=== EXERCISE INPUTS ===
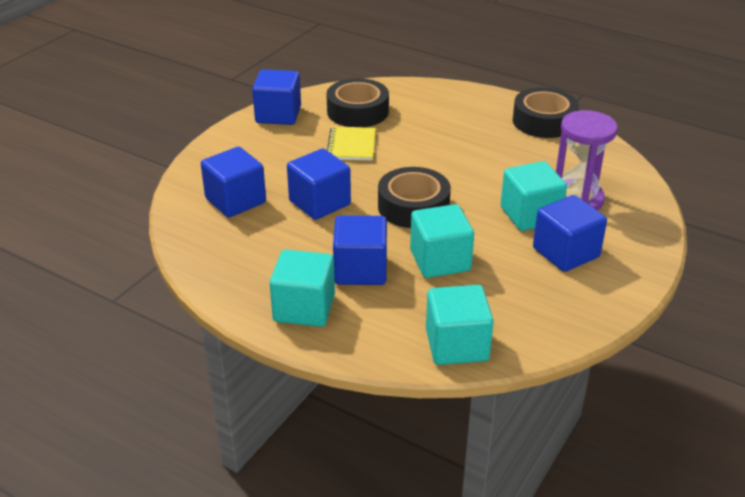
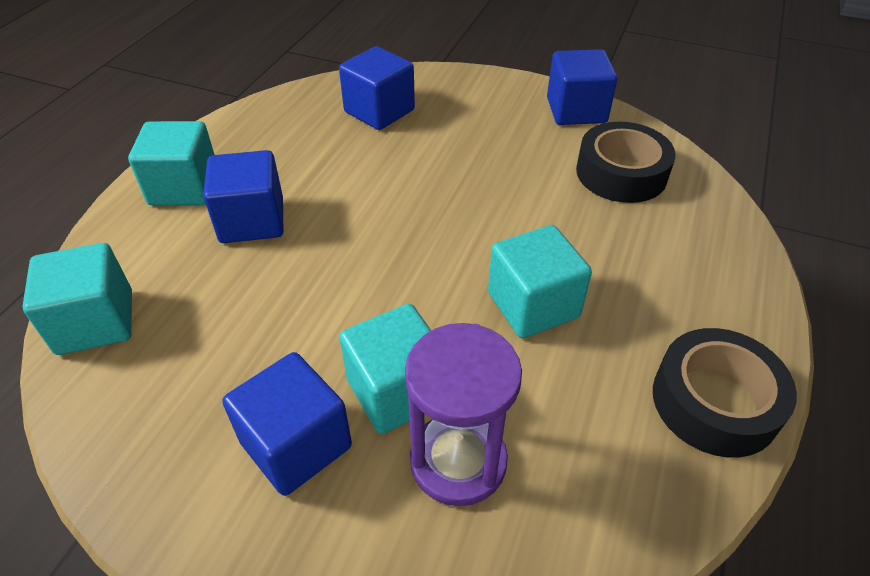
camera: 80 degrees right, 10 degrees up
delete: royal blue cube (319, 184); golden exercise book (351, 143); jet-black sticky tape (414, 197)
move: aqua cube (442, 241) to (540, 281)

--

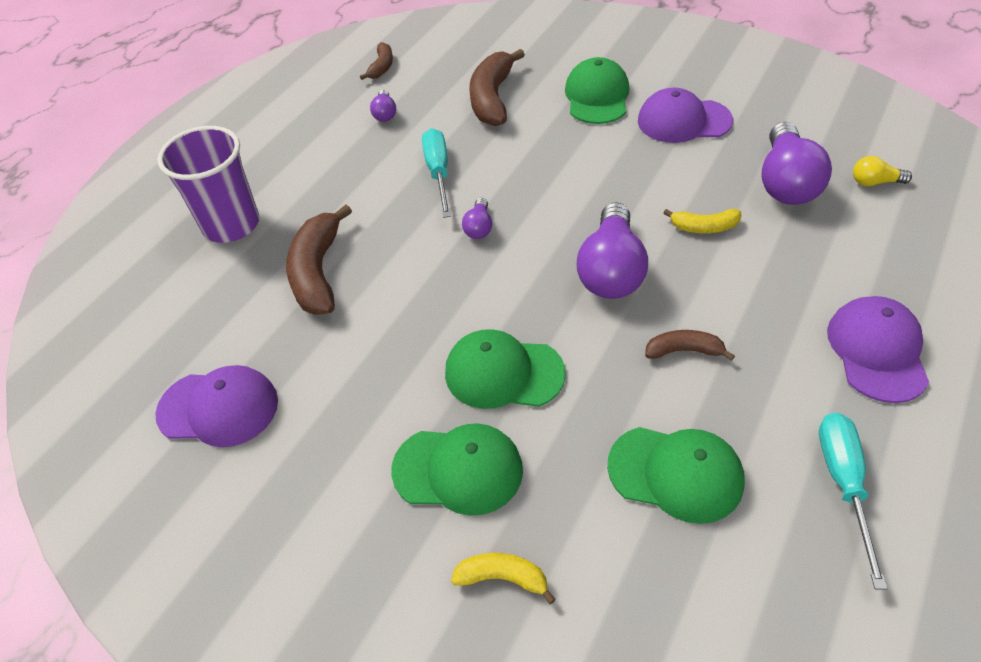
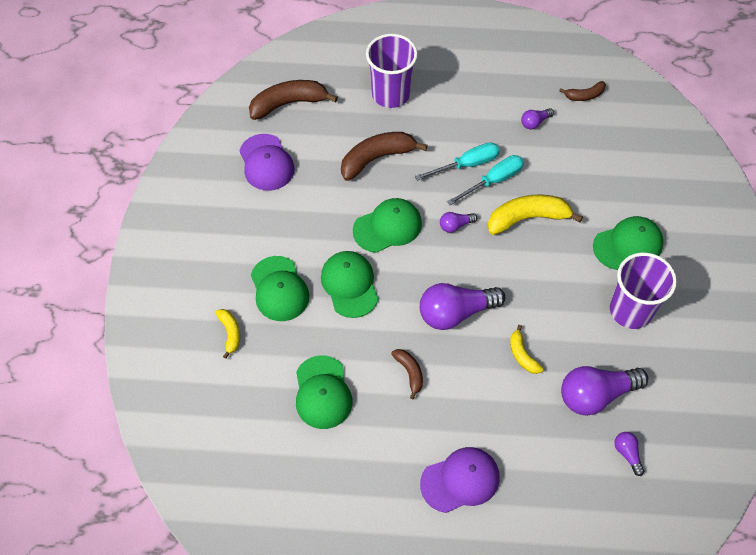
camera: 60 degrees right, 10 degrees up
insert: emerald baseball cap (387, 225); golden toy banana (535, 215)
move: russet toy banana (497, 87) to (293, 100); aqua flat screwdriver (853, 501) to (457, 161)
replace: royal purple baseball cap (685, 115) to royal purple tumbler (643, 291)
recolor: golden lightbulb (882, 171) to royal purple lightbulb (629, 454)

=== AIM OF THE TASK ===
Using only the listing above, restate exactly the lines from the line containing "camera: 60 degrees right, 10 degrees up" through the line containing "recolor: golden lightbulb", both included.

=== WRITTEN ANSWER ===
camera: 60 degrees right, 10 degrees up
insert: emerald baseball cap (387, 225); golden toy banana (535, 215)
move: russet toy banana (497, 87) to (293, 100); aqua flat screwdriver (853, 501) to (457, 161)
replace: royal purple baseball cap (685, 115) to royal purple tumbler (643, 291)
recolor: golden lightbulb (882, 171) to royal purple lightbulb (629, 454)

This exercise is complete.